# What you will do
Would you write out the entries again, exactly as they are, but without images?

━━━ Recorded information

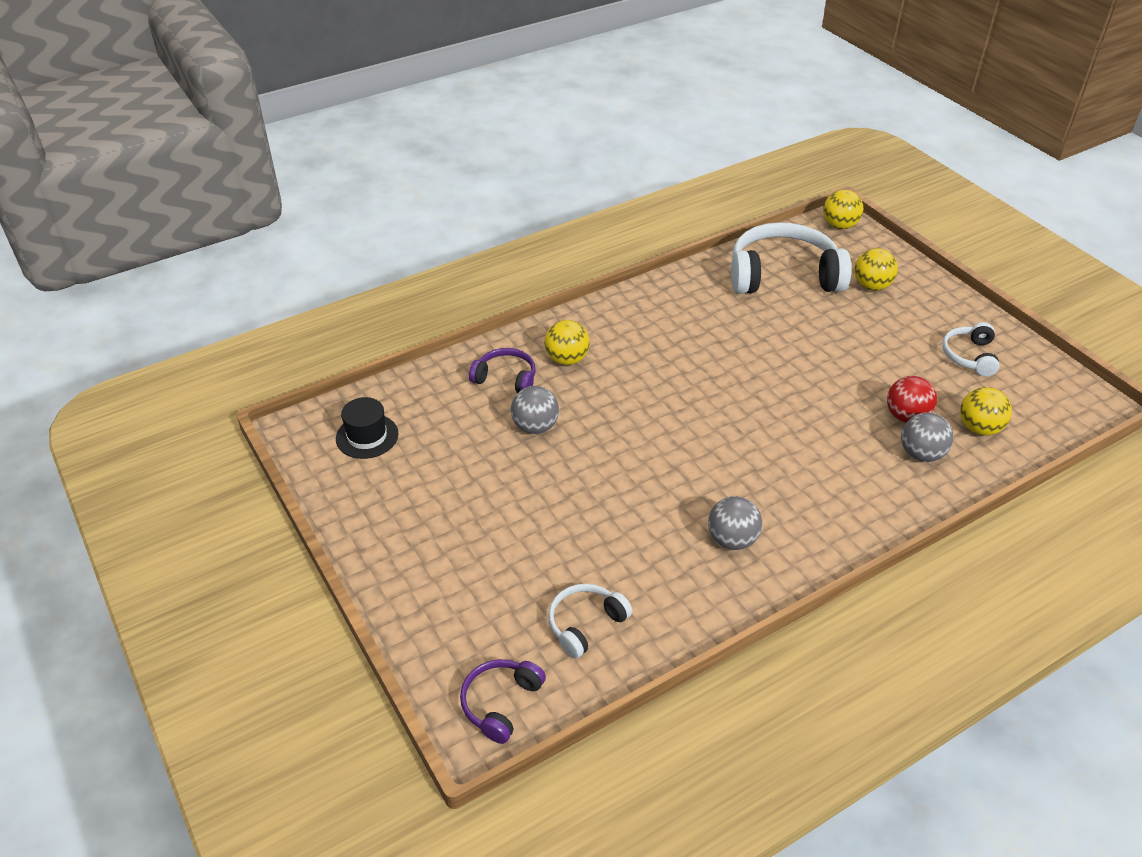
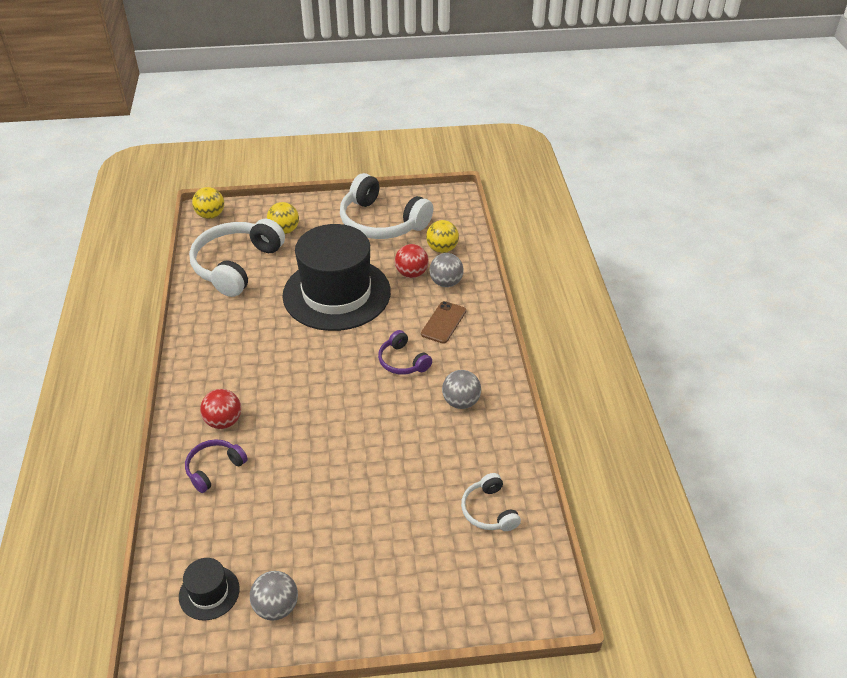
camera: 65 degrees left, 0 degrees up
(500, 703) = (531, 586): purple headphones -> purple headphones (402, 361)
(535, 427) = (283, 469): grey ball -> grey ball (276, 607)
(567, 359) = (224, 421): yellow ball -> red ball
(812, 366) = (336, 293): none -> black hat
(849, 477) = (443, 322): none -> brown phone
(969, 356) = (381, 222): white headphones -> white headphones, size x2.00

━━━━━━

# Answer box
camera: 65 degrees left, 0 degrees up
(500, 703) = (531, 586): purple headphones -> purple headphones (402, 361)
(535, 427) = (283, 469): grey ball -> grey ball (276, 607)
(567, 359) = (224, 421): yellow ball -> red ball
(812, 366) = (336, 293): none -> black hat
(849, 477) = (443, 322): none -> brown phone
(969, 356) = (381, 222): white headphones -> white headphones, size x2.00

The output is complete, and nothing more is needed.